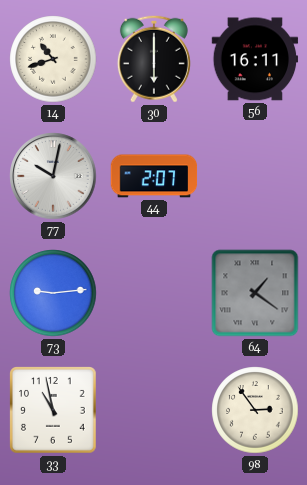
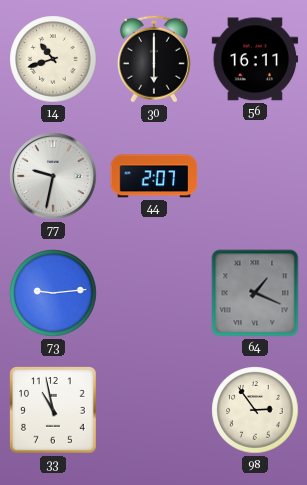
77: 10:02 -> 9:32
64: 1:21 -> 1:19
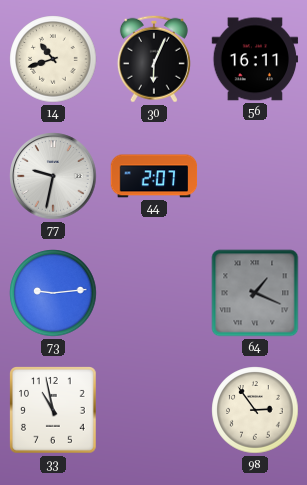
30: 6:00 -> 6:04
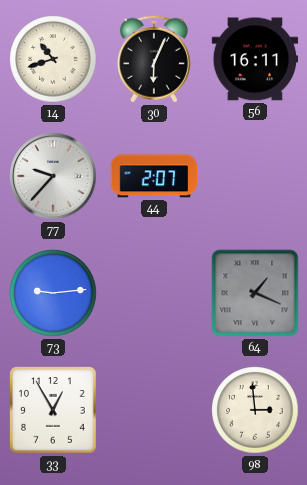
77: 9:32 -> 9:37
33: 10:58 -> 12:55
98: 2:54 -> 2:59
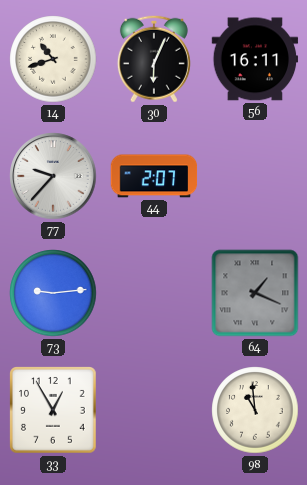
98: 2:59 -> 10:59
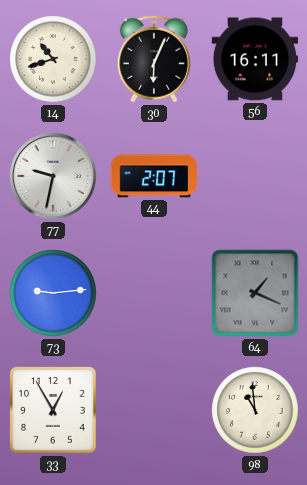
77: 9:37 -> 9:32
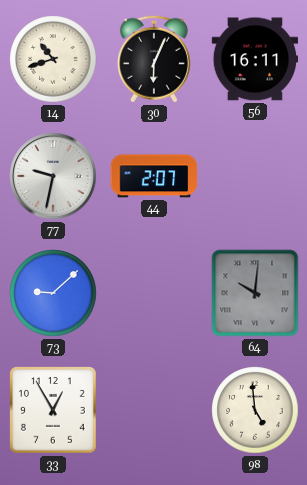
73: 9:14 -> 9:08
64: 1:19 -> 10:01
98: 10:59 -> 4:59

********

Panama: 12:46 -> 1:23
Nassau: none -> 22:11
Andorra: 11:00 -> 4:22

********

Given exercise => Convert the items above, from the line with "30: 6:00 -> 6:04" to the line with "98: 10:59 -> 4:59", into a JSON list of strings with one string per line and no blank lines. Omit the picture lines from the list.

Expected answer =>
[
  "30: 6:00 -> 6:04",
  "77: 9:32 -> 9:37",
  "33: 10:58 -> 12:55",
  "98: 2:54 -> 2:59",
  "98: 2:59 -> 10:59",
  "77: 9:37 -> 9:32",
  "73: 9:14 -> 9:08",
  "64: 1:19 -> 10:01",
  "98: 10:59 -> 4:59"
]